> _Record excerpts_
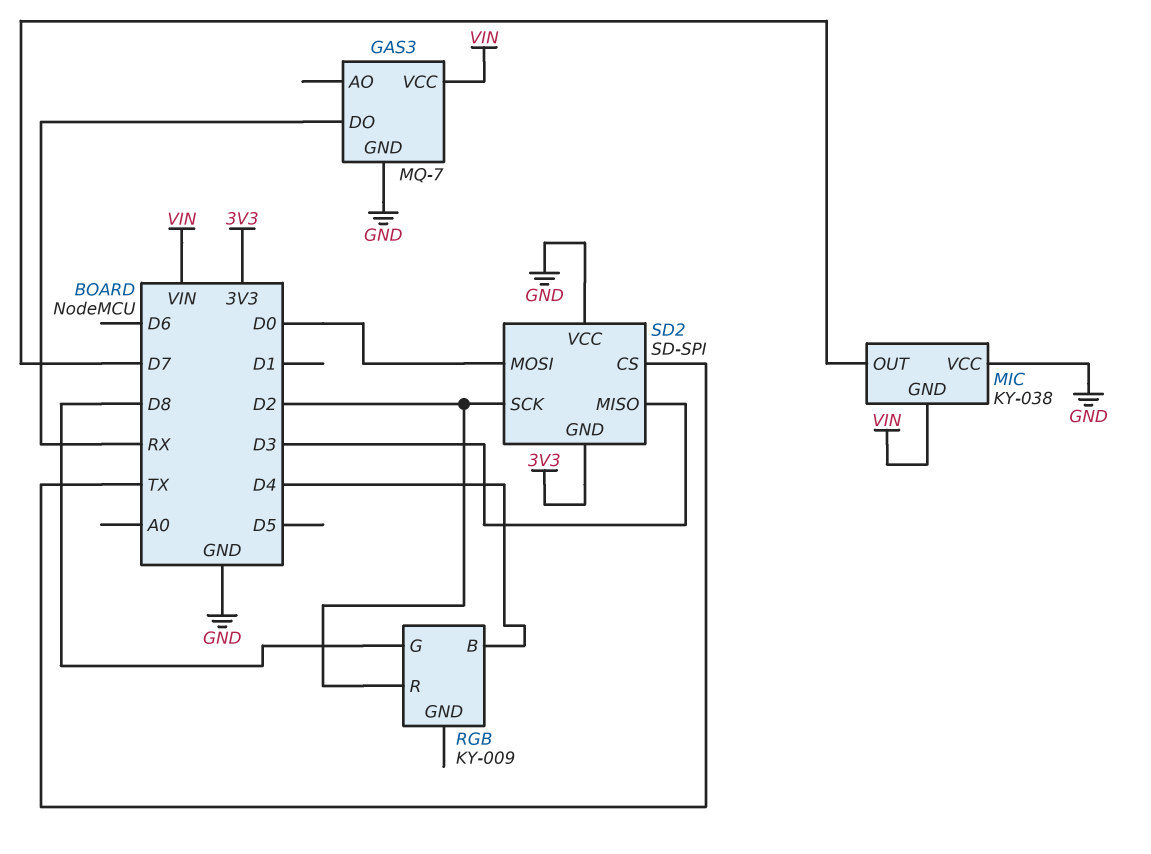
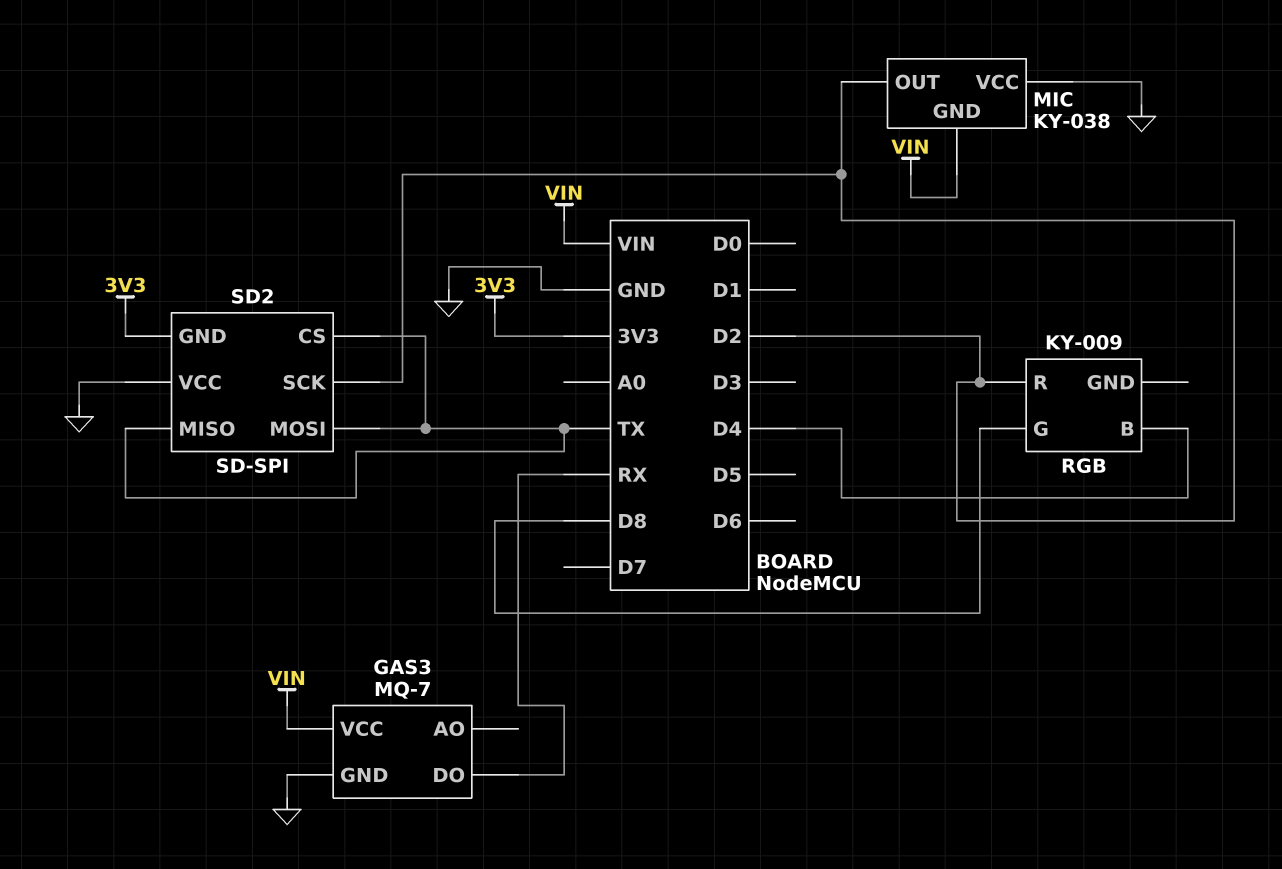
MIC pin OUT: D7 -> D2
SD2 pin MISO: D3 -> TX
SD2 pin MOSI: D0 -> TX

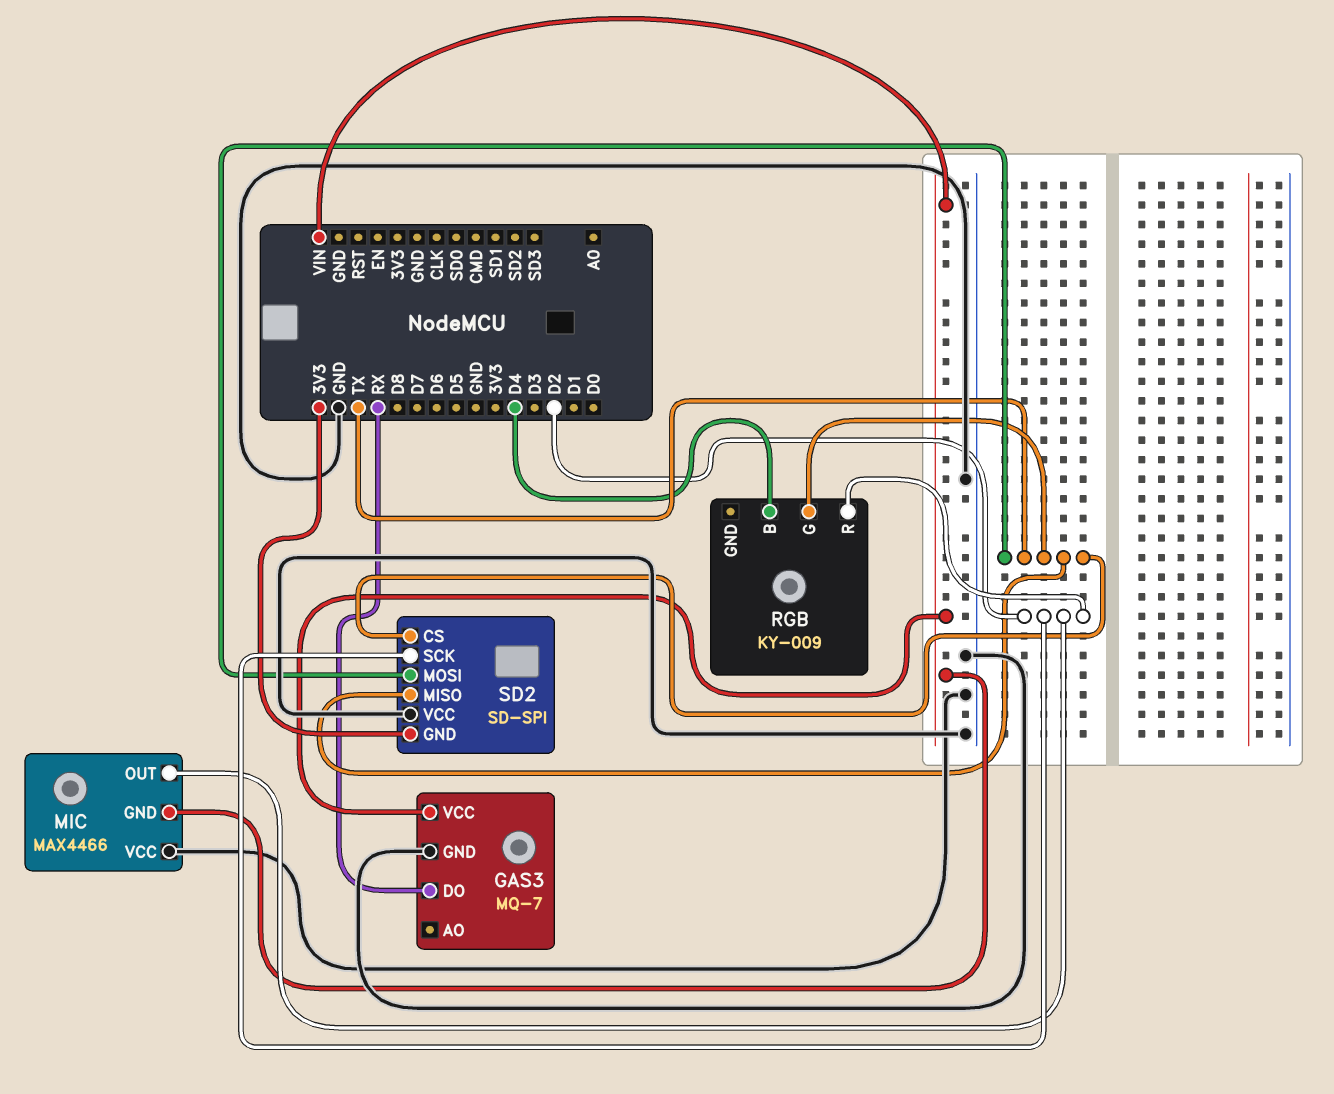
MIC: KY-038 -> MAX4466
RGB pin G: D8 -> TX

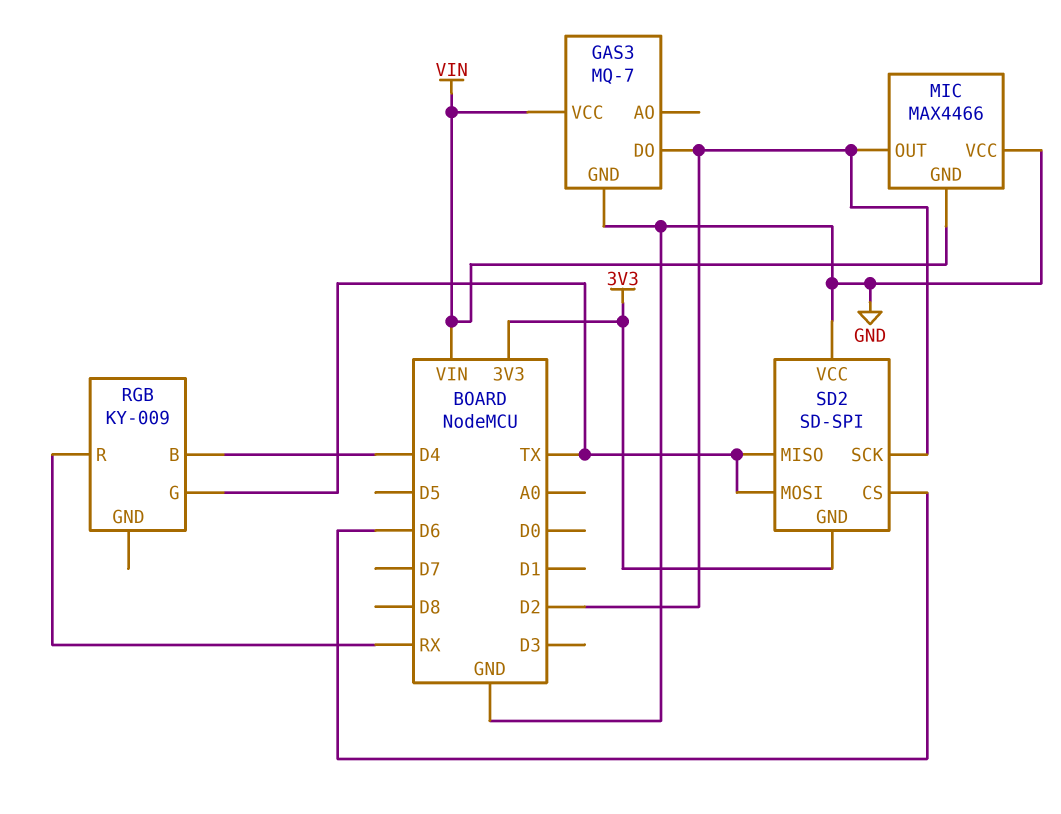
GAS3 pin DO: RX -> D2
RGB pin R: D2 -> RX
SD2 pin CS: TX -> D6

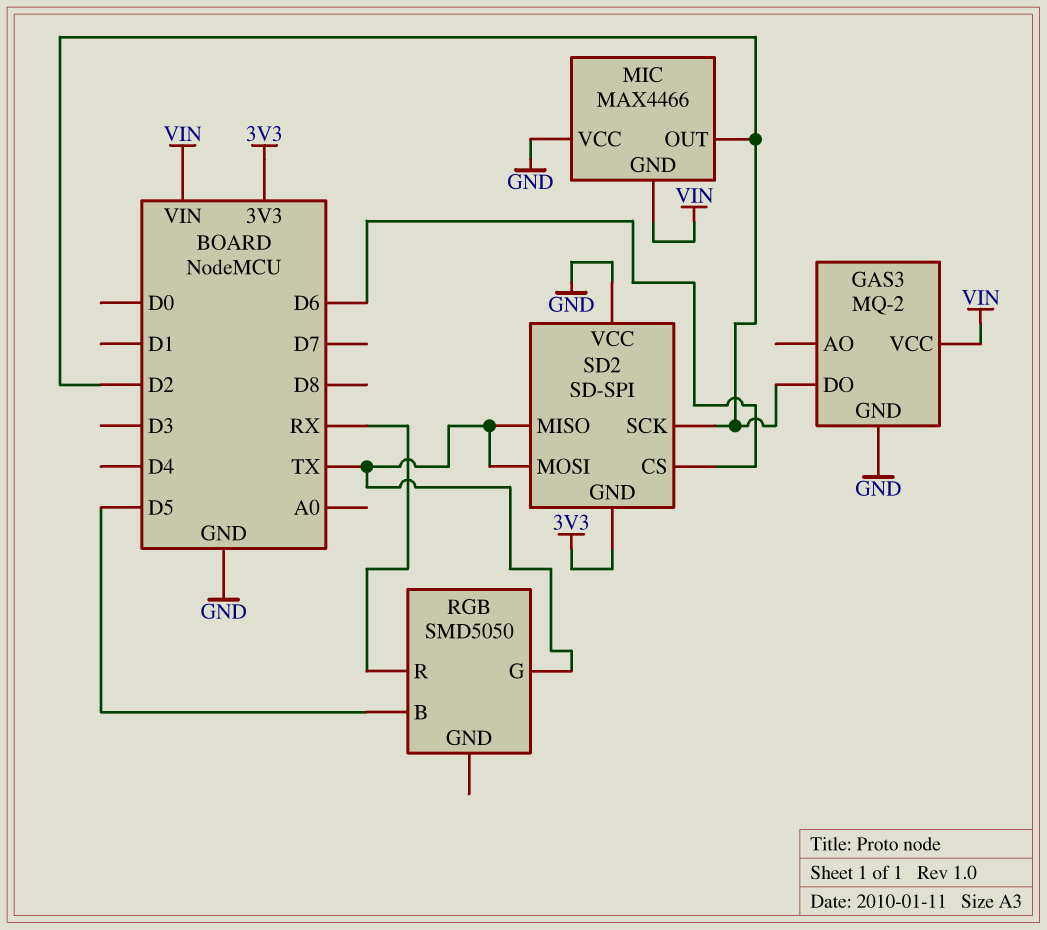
GAS3: MQ-7 -> MQ-2
RGB: KY-009 -> SMD5050
RGB pin B: D4 -> D5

> _Brief_
Each entry must be reproduced word for word, and any image among them left out.

> _Final answer_
MIC pin OUT: D7 -> D2
SD2 pin MISO: D3 -> TX
SD2 pin MOSI: D0 -> TX

MIC: KY-038 -> MAX4466
RGB pin G: D8 -> TX

GAS3 pin DO: RX -> D2
RGB pin R: D2 -> RX
SD2 pin CS: TX -> D6

GAS3: MQ-7 -> MQ-2
RGB: KY-009 -> SMD5050
RGB pin B: D4 -> D5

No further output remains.